─── Supplied data
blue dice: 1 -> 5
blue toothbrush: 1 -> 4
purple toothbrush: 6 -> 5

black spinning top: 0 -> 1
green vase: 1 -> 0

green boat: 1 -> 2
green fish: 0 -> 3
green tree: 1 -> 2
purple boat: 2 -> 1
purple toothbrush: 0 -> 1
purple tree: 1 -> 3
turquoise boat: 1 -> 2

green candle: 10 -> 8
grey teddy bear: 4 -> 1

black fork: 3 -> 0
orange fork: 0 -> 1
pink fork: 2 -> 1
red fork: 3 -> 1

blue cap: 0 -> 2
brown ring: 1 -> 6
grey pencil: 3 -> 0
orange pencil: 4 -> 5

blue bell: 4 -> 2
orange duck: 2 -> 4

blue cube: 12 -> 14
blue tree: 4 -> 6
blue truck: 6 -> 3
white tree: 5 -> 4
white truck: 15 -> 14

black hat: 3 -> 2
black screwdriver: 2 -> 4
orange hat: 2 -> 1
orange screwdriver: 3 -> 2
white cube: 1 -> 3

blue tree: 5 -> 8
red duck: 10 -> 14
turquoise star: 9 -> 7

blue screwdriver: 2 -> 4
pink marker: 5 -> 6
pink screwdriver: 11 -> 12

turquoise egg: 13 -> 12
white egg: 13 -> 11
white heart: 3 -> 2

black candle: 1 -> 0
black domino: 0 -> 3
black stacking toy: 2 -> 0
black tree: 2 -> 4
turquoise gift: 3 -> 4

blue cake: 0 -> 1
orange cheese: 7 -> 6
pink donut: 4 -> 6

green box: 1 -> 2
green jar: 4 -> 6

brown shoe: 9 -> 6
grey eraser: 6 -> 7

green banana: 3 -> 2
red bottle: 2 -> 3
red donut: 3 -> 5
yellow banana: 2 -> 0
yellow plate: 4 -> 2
──────
◆ Your task ◆
Above are the records; retype every one exactly.

◆ Output for this task ◆
blue dice: 1 -> 5
blue toothbrush: 1 -> 4
purple toothbrush: 6 -> 5

black spinning top: 0 -> 1
green vase: 1 -> 0

green boat: 1 -> 2
green fish: 0 -> 3
green tree: 1 -> 2
purple boat: 2 -> 1
purple toothbrush: 0 -> 1
purple tree: 1 -> 3
turquoise boat: 1 -> 2

green candle: 10 -> 8
grey teddy bear: 4 -> 1

black fork: 3 -> 0
orange fork: 0 -> 1
pink fork: 2 -> 1
red fork: 3 -> 1

blue cap: 0 -> 2
brown ring: 1 -> 6
grey pencil: 3 -> 0
orange pencil: 4 -> 5

blue bell: 4 -> 2
orange duck: 2 -> 4

blue cube: 12 -> 14
blue tree: 4 -> 6
blue truck: 6 -> 3
white tree: 5 -> 4
white truck: 15 -> 14

black hat: 3 -> 2
black screwdriver: 2 -> 4
orange hat: 2 -> 1
orange screwdriver: 3 -> 2
white cube: 1 -> 3

blue tree: 5 -> 8
red duck: 10 -> 14
turquoise star: 9 -> 7

blue screwdriver: 2 -> 4
pink marker: 5 -> 6
pink screwdriver: 11 -> 12

turquoise egg: 13 -> 12
white egg: 13 -> 11
white heart: 3 -> 2

black candle: 1 -> 0
black domino: 0 -> 3
black stacking toy: 2 -> 0
black tree: 2 -> 4
turquoise gift: 3 -> 4

blue cake: 0 -> 1
orange cheese: 7 -> 6
pink donut: 4 -> 6

green box: 1 -> 2
green jar: 4 -> 6

brown shoe: 9 -> 6
grey eraser: 6 -> 7

green banana: 3 -> 2
red bottle: 2 -> 3
red donut: 3 -> 5
yellow banana: 2 -> 0
yellow plate: 4 -> 2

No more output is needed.